(Image sequences with motion text)
******************************
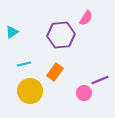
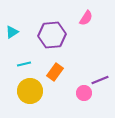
purple hexagon: moved 9 px left
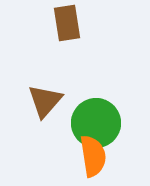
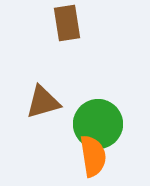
brown triangle: moved 2 px left, 1 px down; rotated 33 degrees clockwise
green circle: moved 2 px right, 1 px down
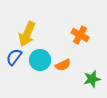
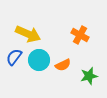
yellow arrow: moved 1 px right; rotated 90 degrees counterclockwise
cyan circle: moved 1 px left
green star: moved 3 px left, 3 px up
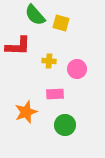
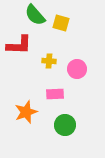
red L-shape: moved 1 px right, 1 px up
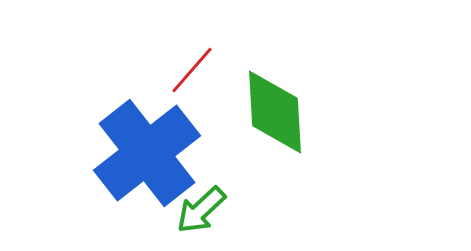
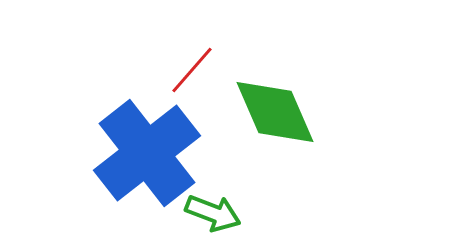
green diamond: rotated 20 degrees counterclockwise
green arrow: moved 12 px right, 3 px down; rotated 116 degrees counterclockwise
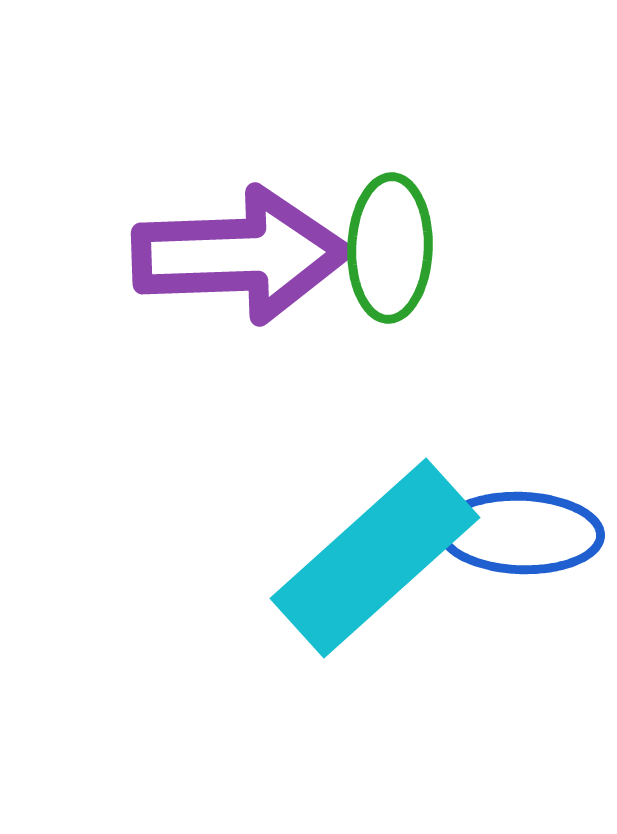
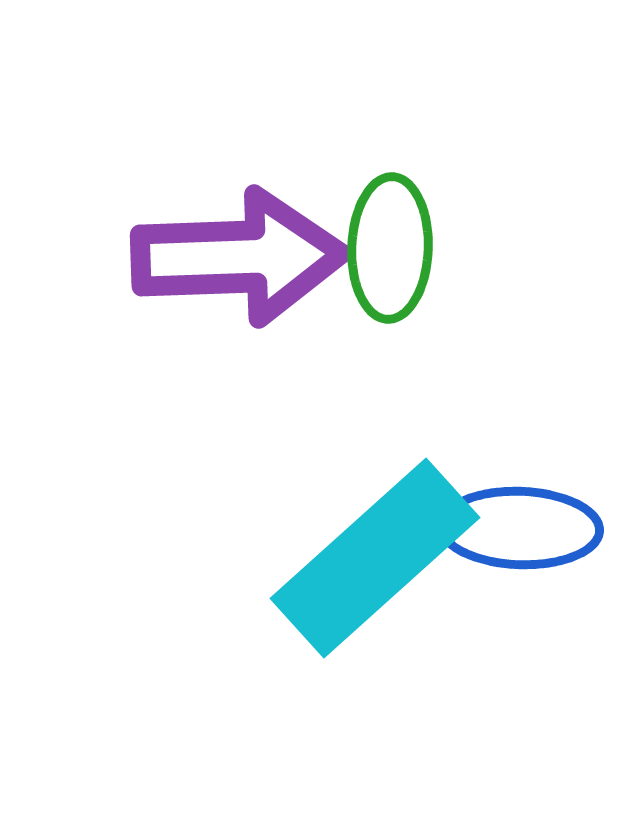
purple arrow: moved 1 px left, 2 px down
blue ellipse: moved 1 px left, 5 px up
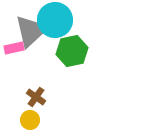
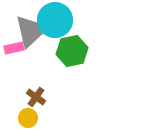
yellow circle: moved 2 px left, 2 px up
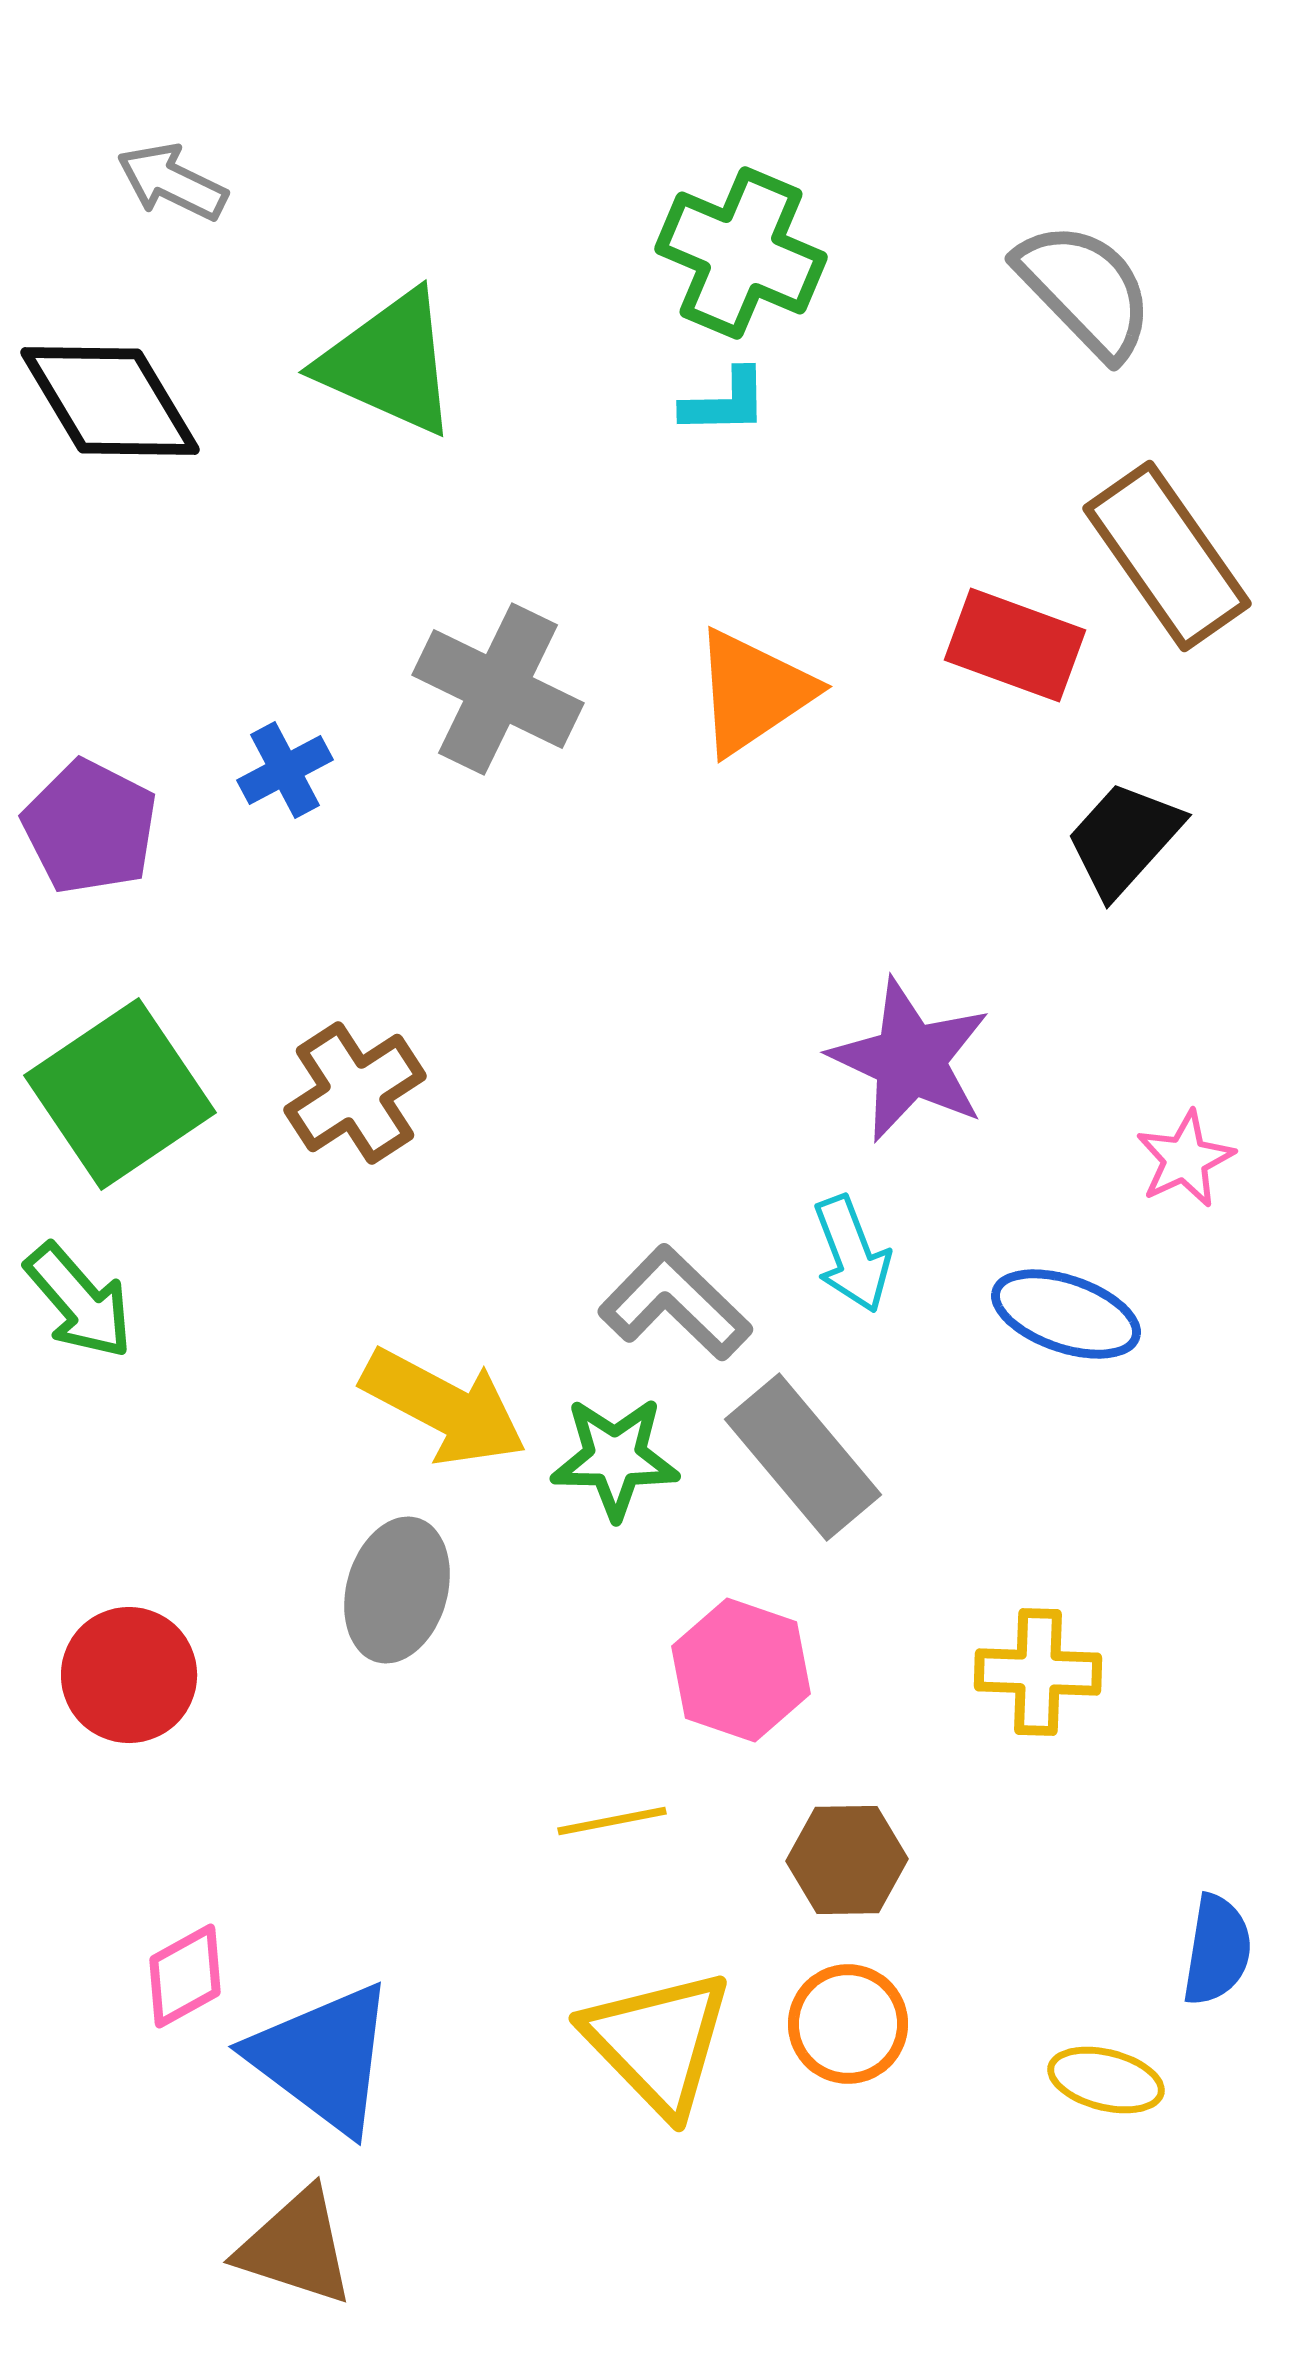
******************************
ACTIVITY
Please make an exact copy of the records, leaving out any picture.

EXERCISE ANSWER
purple hexagon: moved 9 px left
brown triangle: moved 2 px left, 1 px down; rotated 33 degrees clockwise
green circle: moved 2 px right, 1 px down
yellow arrow: moved 1 px right; rotated 90 degrees counterclockwise
cyan circle: moved 1 px left
green star: moved 3 px left, 3 px up
red L-shape: moved 1 px right, 1 px up
green diamond: rotated 20 degrees counterclockwise
green arrow: moved 12 px right, 3 px down; rotated 116 degrees counterclockwise
purple arrow: moved 1 px left, 2 px down
blue ellipse: moved 1 px left, 5 px up
yellow circle: moved 2 px left, 2 px up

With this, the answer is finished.